Itemized modification records
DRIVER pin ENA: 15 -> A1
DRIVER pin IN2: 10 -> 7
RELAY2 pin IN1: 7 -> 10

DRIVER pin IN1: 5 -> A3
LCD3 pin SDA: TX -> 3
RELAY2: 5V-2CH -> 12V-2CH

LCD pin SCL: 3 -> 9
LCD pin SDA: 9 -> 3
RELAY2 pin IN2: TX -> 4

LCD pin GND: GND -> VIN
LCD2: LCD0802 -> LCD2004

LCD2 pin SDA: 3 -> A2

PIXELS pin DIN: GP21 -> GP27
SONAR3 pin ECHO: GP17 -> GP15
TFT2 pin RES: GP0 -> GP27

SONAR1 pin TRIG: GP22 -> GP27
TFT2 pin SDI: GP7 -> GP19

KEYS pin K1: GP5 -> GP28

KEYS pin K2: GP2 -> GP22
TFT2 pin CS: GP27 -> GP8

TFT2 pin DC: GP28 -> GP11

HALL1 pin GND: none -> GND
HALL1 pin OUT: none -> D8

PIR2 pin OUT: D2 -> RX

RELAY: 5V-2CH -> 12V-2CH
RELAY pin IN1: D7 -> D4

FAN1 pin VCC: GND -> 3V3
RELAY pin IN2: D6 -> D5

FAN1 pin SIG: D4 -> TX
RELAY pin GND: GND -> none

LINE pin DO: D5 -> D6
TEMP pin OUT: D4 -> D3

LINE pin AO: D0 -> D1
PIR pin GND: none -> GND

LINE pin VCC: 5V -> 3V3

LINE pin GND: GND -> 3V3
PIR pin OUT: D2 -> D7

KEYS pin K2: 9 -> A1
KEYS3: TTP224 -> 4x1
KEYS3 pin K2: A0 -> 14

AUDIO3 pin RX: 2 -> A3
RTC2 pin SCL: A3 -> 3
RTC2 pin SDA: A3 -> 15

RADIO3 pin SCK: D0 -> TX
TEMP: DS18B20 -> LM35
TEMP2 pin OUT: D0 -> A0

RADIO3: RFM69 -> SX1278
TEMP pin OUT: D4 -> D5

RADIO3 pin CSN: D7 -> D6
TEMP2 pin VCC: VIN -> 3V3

_YOUR OBJECTIVE_. Copying begins at the line that holds "KEYS3: TTP224 -> 4x1" and ends at the last line of the data above, with both included and each line kept exactly.

_TASK RESULT_.
KEYS3: TTP224 -> 4x1
KEYS3 pin K2: A0 -> 14

AUDIO3 pin RX: 2 -> A3
RTC2 pin SCL: A3 -> 3
RTC2 pin SDA: A3 -> 15

RADIO3 pin SCK: D0 -> TX
TEMP: DS18B20 -> LM35
TEMP2 pin OUT: D0 -> A0

RADIO3: RFM69 -> SX1278
TEMP pin OUT: D4 -> D5

RADIO3 pin CSN: D7 -> D6
TEMP2 pin VCC: VIN -> 3V3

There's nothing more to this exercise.